======== Records provided

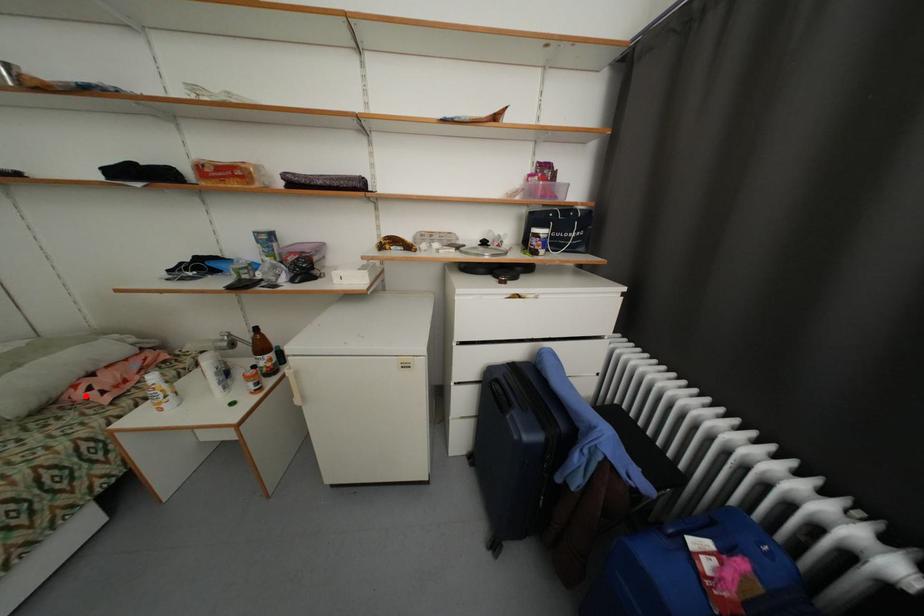
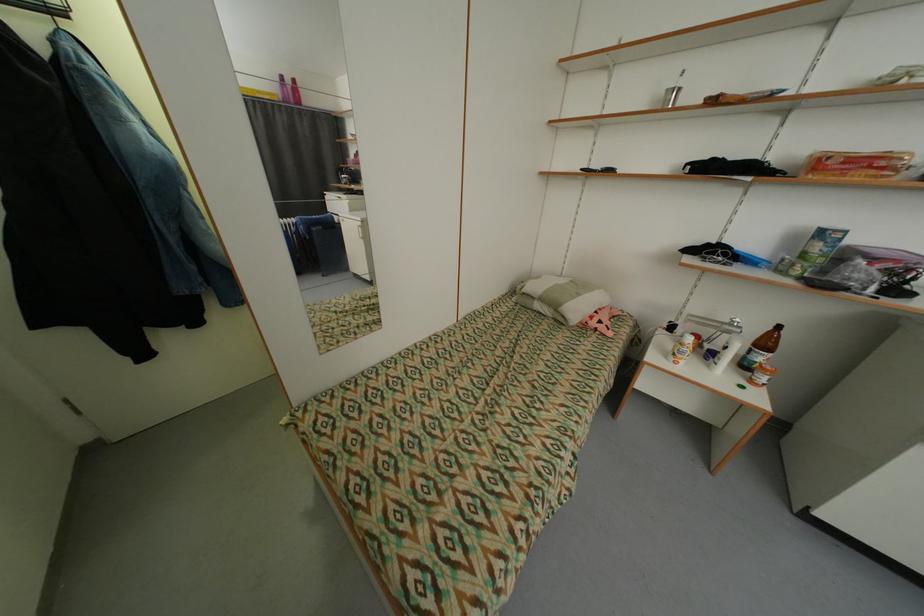
Question: I am providing you with two images of the same scene from different viewpoints. In image1, a red point is highlighted. Considering the same 3D point in image2, which of the following is correct?

Choices:
 (A) It is closer
 (B) It is farther

Answer: (B)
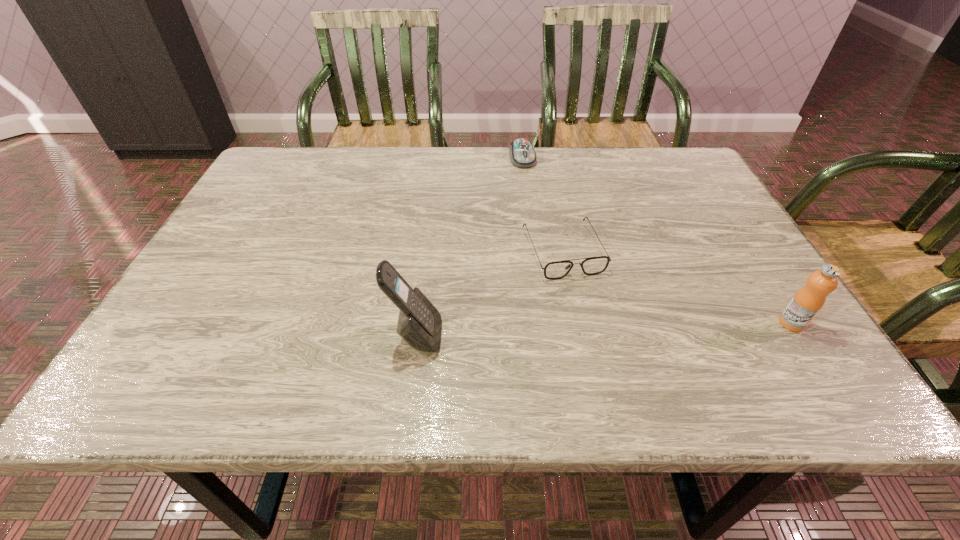
The height and width of the screenshot is (540, 960). Identify the location of vacant area at the near edge. (269, 341).

The height and width of the screenshot is (540, 960). In the image, there is a desktop. What are the coordinates of `vacant space at the left edge` in the screenshot? It's located at (256, 219).

In the image, there is a desktop. Where is `vacant area at the far left corner`? Image resolution: width=960 pixels, height=540 pixels. vacant area at the far left corner is located at coordinates (305, 192).

Locate an element on the screen. vacant space at the far right corner is located at coordinates (661, 156).

Where is `free space at the near right corner of the desktop`? This screenshot has height=540, width=960. free space at the near right corner of the desktop is located at coordinates (797, 334).

Identify the location of free point between the second tallest object and the sunglasses. (677, 287).

This screenshot has width=960, height=540. Find the location of `free space between the leftmost object and the rightmost object`. free space between the leftmost object and the rightmost object is located at coordinates (604, 329).

The height and width of the screenshot is (540, 960). Find the location of `unoccupied position between the rightmost object and the sunglasses`. unoccupied position between the rightmost object and the sunglasses is located at coordinates (677, 287).

The image size is (960, 540). Find the location of `empty space between the farthest object and the orange juice`. empty space between the farthest object and the orange juice is located at coordinates tap(657, 241).

The width and height of the screenshot is (960, 540). I want to click on vacant space that is in between the sunglasses and the shortest object, so click(542, 205).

================

- Exercise goal: Return the text of all the entries above verbatim, omitting the pictures.

- Answer box:
Question: I am providing you with two images of the same scene from different viewpoints. In image1, a red point is highlighted. Considering the same 3D point in image2, which of the following is correct?

Choices:
 (A) It is closer
 (B) It is farther

Answer: (B)
The height and width of the screenshot is (540, 960). Identify the location of vacant area at the near edge. (269, 341).

The height and width of the screenshot is (540, 960). In the image, there is a desktop. What are the coordinates of `vacant space at the left edge` in the screenshot? It's located at (256, 219).

In the image, there is a desktop. Where is `vacant area at the far left corner`? Image resolution: width=960 pixels, height=540 pixels. vacant area at the far left corner is located at coordinates (305, 192).

Locate an element on the screen. vacant space at the far right corner is located at coordinates (661, 156).

Where is `free space at the near right corner of the desktop`? This screenshot has height=540, width=960. free space at the near right corner of the desktop is located at coordinates (797, 334).

Identify the location of free point between the second tallest object and the sunglasses. (677, 287).

This screenshot has width=960, height=540. Find the location of `free space between the leftmost object and the rightmost object`. free space between the leftmost object and the rightmost object is located at coordinates (604, 329).

The height and width of the screenshot is (540, 960). Find the location of `unoccupied position between the rightmost object and the sunglasses`. unoccupied position between the rightmost object and the sunglasses is located at coordinates (677, 287).

The image size is (960, 540). Find the location of `empty space between the farthest object and the orange juice`. empty space between the farthest object and the orange juice is located at coordinates tap(657, 241).

The width and height of the screenshot is (960, 540). I want to click on vacant space that is in between the sunglasses and the shortest object, so click(542, 205).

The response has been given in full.